TASK: Please extract every line of the records below that contains the string "numericTimeSignature". Case counts.

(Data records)
=====

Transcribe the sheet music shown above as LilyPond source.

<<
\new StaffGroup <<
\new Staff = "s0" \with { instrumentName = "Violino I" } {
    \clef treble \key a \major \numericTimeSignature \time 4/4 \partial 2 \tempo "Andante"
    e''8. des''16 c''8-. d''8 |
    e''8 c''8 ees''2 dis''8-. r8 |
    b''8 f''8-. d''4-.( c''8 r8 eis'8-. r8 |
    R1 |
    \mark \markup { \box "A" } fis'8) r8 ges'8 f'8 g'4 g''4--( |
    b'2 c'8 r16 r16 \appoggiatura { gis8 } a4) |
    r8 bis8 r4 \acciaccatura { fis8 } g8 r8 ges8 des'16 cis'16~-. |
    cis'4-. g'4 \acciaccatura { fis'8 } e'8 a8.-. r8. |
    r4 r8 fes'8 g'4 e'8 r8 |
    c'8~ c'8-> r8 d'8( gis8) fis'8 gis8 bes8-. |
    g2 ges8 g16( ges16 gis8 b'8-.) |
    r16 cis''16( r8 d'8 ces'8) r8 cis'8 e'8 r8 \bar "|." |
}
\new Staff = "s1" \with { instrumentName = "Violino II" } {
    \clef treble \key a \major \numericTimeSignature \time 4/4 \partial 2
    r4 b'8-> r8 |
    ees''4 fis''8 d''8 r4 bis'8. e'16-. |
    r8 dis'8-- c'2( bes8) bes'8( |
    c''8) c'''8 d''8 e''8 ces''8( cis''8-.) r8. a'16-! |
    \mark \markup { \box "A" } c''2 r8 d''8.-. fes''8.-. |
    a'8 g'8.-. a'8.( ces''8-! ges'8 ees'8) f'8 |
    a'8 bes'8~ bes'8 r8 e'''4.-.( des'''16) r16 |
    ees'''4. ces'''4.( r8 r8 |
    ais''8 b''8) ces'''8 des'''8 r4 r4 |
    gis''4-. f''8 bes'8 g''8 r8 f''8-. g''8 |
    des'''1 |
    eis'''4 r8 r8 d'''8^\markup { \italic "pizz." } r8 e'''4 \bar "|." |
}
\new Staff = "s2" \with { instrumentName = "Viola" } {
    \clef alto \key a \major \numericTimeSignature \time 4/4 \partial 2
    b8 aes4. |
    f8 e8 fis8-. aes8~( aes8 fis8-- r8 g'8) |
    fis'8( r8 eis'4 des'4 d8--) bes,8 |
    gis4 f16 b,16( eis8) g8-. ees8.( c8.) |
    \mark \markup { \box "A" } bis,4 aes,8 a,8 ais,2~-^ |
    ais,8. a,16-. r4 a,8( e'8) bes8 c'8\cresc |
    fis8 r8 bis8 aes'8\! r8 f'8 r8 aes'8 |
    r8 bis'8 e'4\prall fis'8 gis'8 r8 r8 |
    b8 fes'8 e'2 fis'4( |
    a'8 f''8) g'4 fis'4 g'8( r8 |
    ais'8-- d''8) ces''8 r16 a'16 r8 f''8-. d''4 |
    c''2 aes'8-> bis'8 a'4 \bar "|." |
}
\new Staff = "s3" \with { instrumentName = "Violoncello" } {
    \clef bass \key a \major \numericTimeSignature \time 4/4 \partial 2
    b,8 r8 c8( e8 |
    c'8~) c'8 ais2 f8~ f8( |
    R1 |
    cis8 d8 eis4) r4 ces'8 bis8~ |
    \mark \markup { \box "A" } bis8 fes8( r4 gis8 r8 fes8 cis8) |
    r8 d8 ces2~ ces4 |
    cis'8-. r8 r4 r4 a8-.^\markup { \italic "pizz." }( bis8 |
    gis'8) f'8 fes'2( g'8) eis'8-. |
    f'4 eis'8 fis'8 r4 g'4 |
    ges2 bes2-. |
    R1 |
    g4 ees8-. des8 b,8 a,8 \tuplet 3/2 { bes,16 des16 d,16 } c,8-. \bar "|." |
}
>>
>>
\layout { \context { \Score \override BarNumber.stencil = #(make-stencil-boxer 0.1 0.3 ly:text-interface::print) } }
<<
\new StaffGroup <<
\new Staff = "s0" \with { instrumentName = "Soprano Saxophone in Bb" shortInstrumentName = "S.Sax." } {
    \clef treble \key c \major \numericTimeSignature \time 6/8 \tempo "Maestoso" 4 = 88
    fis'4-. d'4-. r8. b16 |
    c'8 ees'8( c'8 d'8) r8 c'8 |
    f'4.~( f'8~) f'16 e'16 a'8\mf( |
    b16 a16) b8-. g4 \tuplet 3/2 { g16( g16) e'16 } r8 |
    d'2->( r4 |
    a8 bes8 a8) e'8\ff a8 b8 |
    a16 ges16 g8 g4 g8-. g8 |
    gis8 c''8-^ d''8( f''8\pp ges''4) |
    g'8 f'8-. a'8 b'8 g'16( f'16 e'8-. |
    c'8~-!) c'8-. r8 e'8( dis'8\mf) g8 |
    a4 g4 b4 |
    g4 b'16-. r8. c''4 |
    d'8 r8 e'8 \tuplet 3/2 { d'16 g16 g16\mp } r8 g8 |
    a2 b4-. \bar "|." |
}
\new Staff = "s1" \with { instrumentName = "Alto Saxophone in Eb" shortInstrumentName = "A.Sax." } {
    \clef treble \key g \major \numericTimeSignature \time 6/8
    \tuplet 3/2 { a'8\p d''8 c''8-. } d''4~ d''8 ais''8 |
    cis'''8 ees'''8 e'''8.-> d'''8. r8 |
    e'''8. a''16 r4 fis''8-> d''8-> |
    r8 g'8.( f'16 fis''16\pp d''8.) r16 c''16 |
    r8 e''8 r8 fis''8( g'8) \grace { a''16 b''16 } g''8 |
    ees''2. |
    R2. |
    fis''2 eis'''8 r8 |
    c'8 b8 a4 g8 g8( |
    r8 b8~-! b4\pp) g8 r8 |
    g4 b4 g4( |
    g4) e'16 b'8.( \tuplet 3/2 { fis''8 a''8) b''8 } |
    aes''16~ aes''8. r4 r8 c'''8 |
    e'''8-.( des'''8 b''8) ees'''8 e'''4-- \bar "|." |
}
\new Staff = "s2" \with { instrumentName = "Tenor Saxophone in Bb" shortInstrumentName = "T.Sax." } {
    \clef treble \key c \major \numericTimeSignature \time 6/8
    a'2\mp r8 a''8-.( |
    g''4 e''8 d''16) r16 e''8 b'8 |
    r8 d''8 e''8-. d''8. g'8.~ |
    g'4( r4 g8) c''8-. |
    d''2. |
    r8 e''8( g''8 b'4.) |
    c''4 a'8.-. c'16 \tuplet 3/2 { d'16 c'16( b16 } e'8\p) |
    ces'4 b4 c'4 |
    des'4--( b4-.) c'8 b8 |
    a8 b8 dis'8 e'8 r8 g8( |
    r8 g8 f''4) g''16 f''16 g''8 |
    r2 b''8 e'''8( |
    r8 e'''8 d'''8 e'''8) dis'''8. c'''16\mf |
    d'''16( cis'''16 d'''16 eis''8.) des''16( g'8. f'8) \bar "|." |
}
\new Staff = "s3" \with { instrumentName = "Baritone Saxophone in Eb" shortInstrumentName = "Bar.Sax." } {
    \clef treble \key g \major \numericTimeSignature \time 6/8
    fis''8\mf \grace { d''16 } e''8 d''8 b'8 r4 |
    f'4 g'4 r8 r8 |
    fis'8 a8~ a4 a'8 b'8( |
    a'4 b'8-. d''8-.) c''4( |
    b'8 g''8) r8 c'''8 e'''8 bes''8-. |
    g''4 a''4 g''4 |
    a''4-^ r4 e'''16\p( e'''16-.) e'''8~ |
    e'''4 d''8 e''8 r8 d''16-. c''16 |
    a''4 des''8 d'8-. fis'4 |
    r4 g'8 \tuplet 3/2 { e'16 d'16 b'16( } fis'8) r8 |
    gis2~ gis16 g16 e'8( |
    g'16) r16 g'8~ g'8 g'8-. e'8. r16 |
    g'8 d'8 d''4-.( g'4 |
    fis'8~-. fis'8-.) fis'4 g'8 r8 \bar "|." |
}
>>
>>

=====

EXERCISE RESULT:
    \clef treble \key a \major \numericTimeSignature \time 4/4 \partial 2 \tempo "Andante"
    \clef treble \key a \major \numericTimeSignature \time 4/4 \partial 2
    \clef alto \key a \major \numericTimeSignature \time 4/4 \partial 2
    \clef bass \key a \major \numericTimeSignature \time 4/4 \partial 2
    \clef treble \key c \major \numericTimeSignature \time 6/8 \tempo "Maestoso" 4 = 88
    \clef treble \key g \major \numericTimeSignature \time 6/8
    \clef treble \key c \major \numericTimeSignature \time 6/8
    \clef treble \key g \major \numericTimeSignature \time 6/8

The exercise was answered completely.